(Data excerpts)
::::::

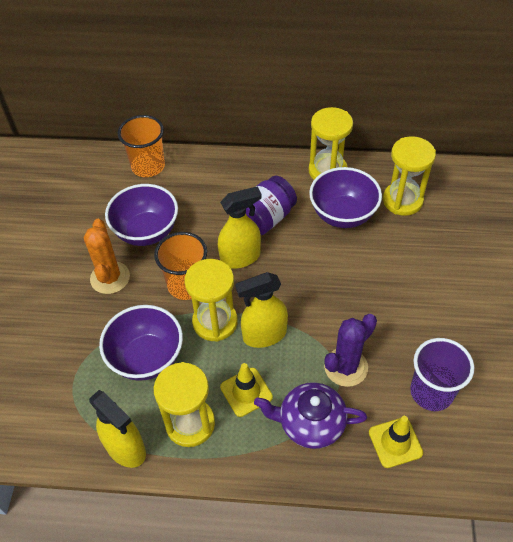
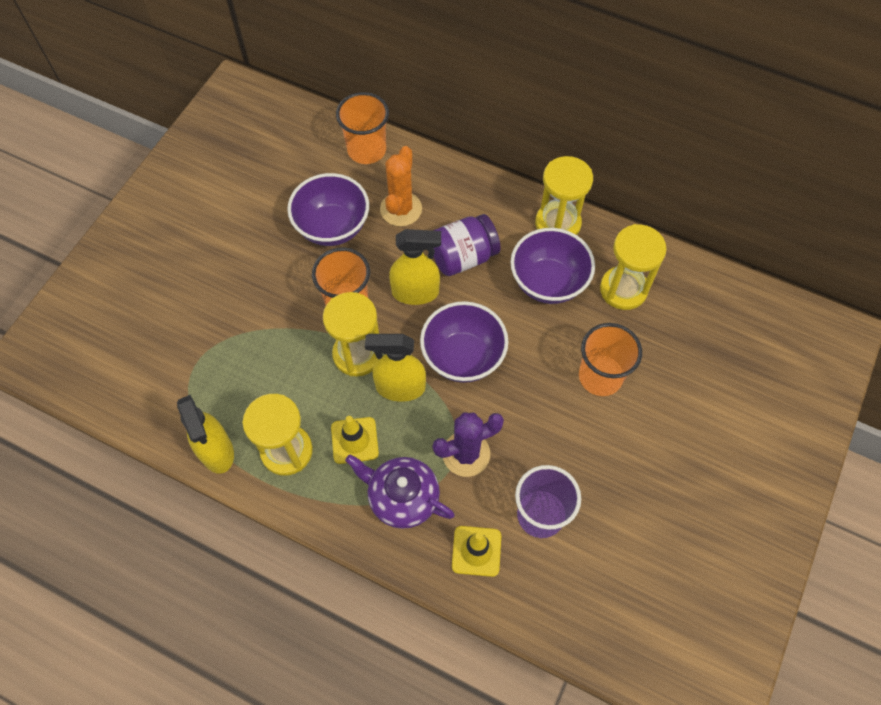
camera: 20 degrees right, 10 degrees up
(110, 278) = (274, 266): orange cactus -> orange cactus (401, 209)
(147, 358) = (274, 367): purple bowl -> purple bowl (463, 357)
(420, 269) = (600, 376): none -> orange cup

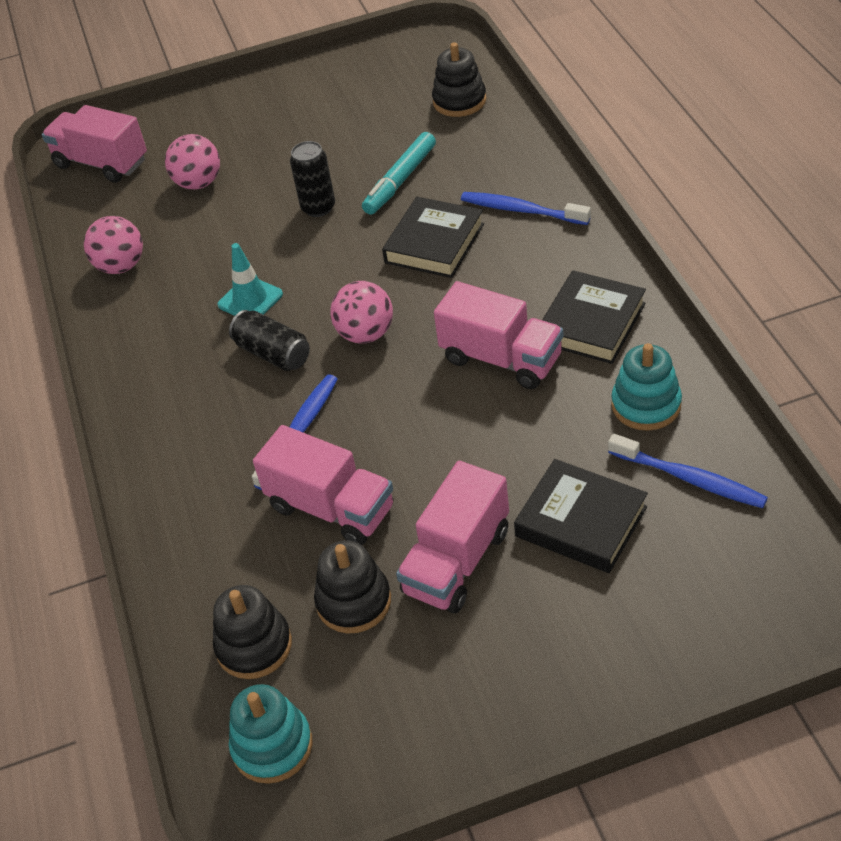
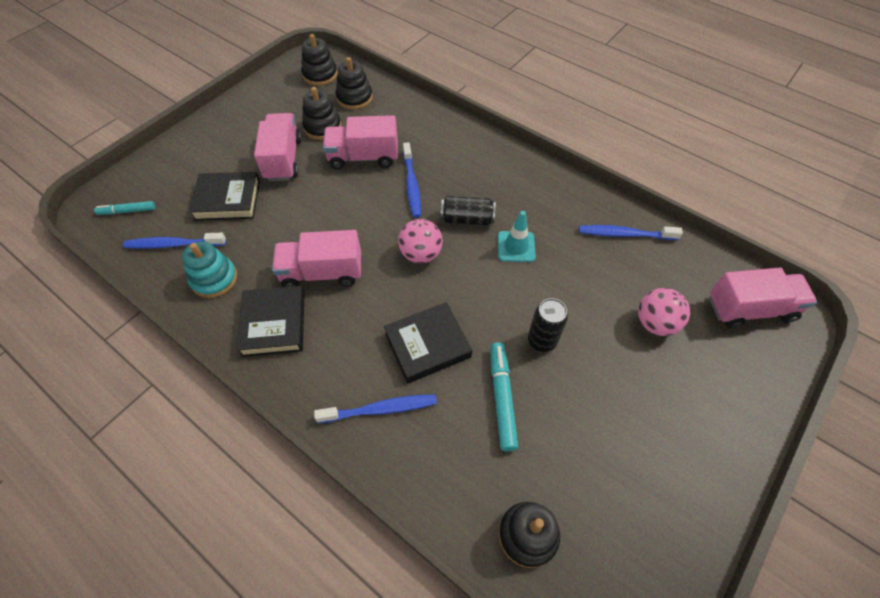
camera: 140 degrees right, 10 degrees up
(121, 266) = (625, 234): pink ball -> blue toothbrush
(272, 746) = (320, 75): turquoise stacking toy -> black stacking toy
(434, 243) = (427, 345): black book -> black book turned 75 degrees clockwise
(752, 571) = (127, 211): none -> turquoise marker

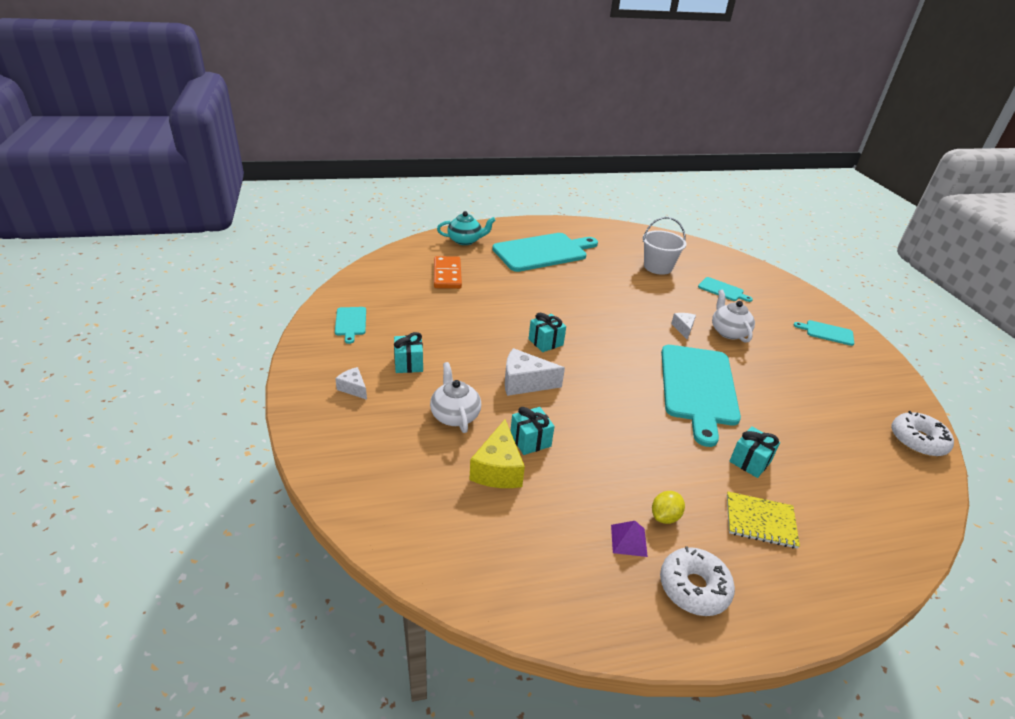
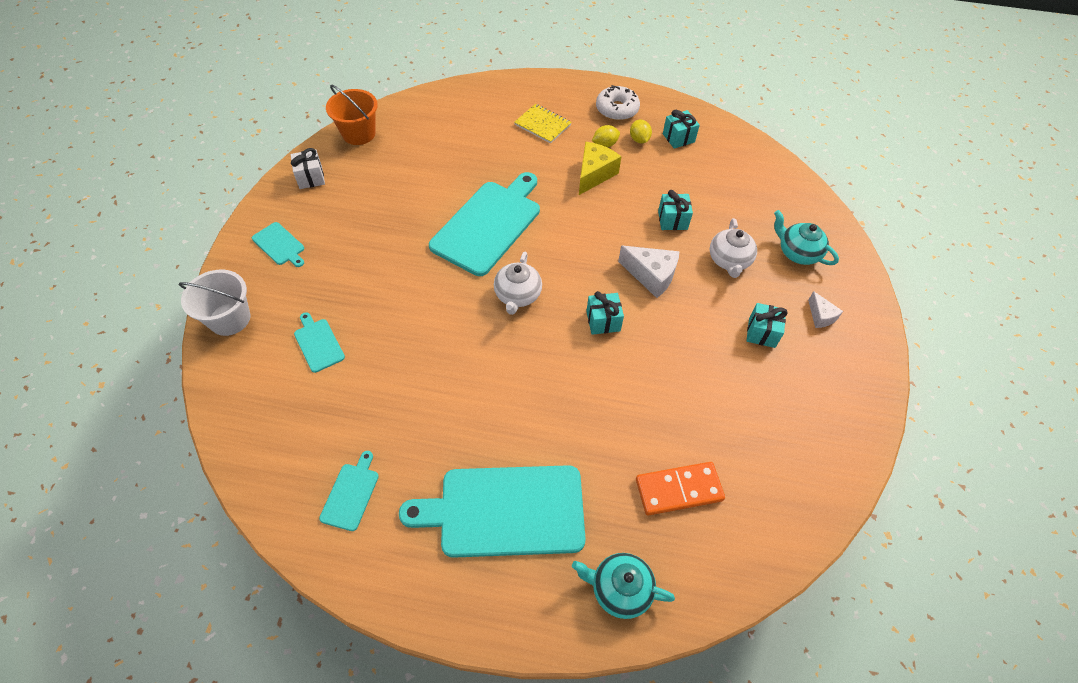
camera: 155 degrees left, 20 degrees up
(351, 323) = (823, 418): turquoise cutting board -> turquoise cutting board (351, 494)
(381, 443) = (797, 252): none -> turquoise teapot
(447, 275) = (678, 489): orange domino -> orange domino turned 60 degrees clockwise
(498, 469) = (708, 206): yellow cheese -> yellow cheese (594, 174)
(629, 540) = (639, 140): purple pyramid -> yellow lemon
(658, 267) = (357, 417): white bucket -> white bucket (230, 319)
(683, 329) = (433, 296): white cheese -> none
(728, 332) = (387, 277): white teapot -> white teapot (517, 295)
(750, 461) = (509, 157): turquoise gift -> turquoise gift (678, 138)
(886, 385) = (311, 178): none -> white gift
(917, 441) = (359, 133): white donut -> orange bucket

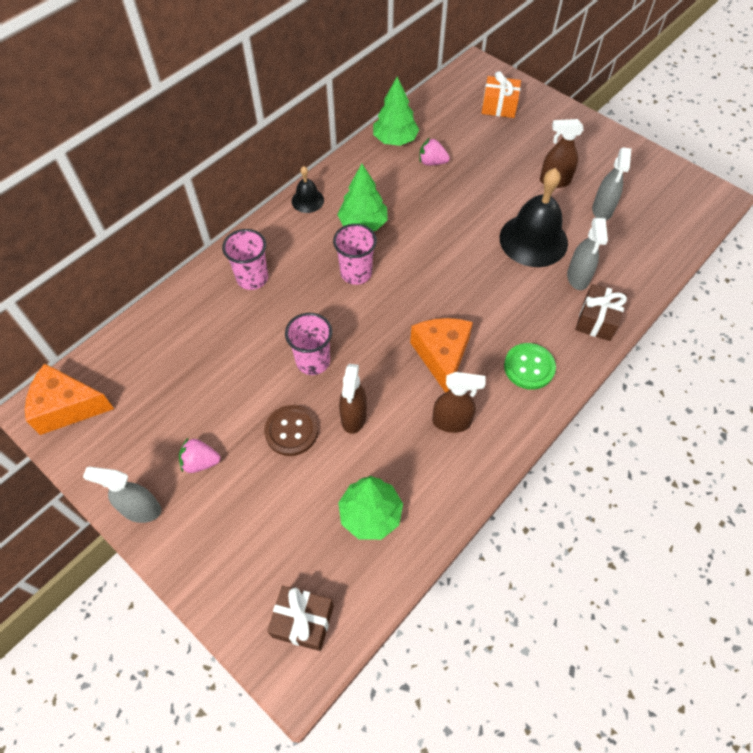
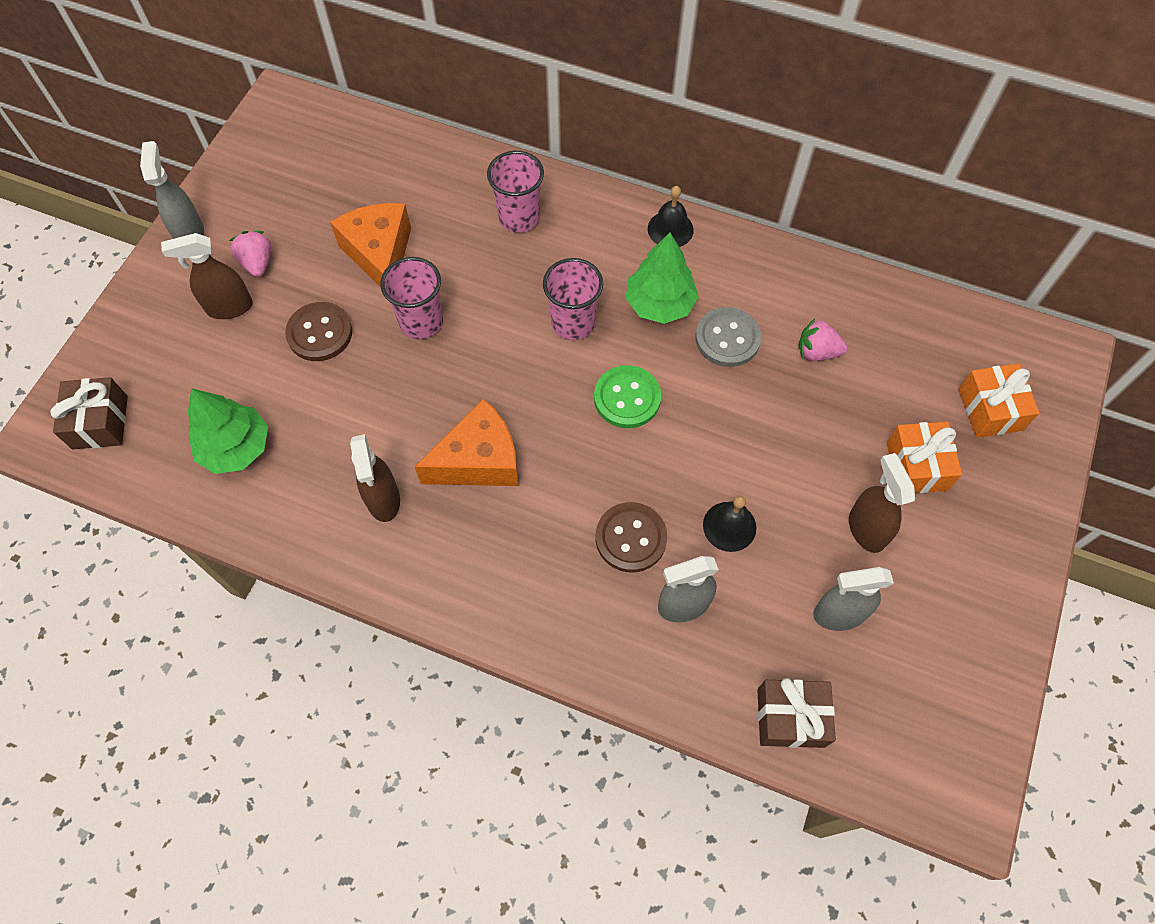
camera: 70 degrees right, 5 degrees up
(67, 407) = (289, 123): orange cheese -> orange cheese (380, 254)
(353, 417) = (357, 390): brown spray bottle -> brown spray bottle (229, 307)
(395, 140) = (836, 292): green tree -> none
(404, 199) = (727, 338): none -> grey button
(432, 162) = (817, 352): pink strawberry -> pink strawberry turned 75 degrees counterclockwise
(523, 147) = (916, 466): none -> orange gift
(526, 290) = (631, 538): none -> brown button
(529, 367) = (498, 573): green button -> green button (627, 398)
(533, 240) = (729, 526): black bell -> black bell, size x0.50
(597, 320) = (614, 648): brown gift -> brown gift (790, 717)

::::::

About this task: Note each line above that contains "teapot" and copy it out.

Task result:
(381, 443) = (797, 252): none -> turquoise teapot
(728, 332) = (387, 277): white teapot -> white teapot (517, 295)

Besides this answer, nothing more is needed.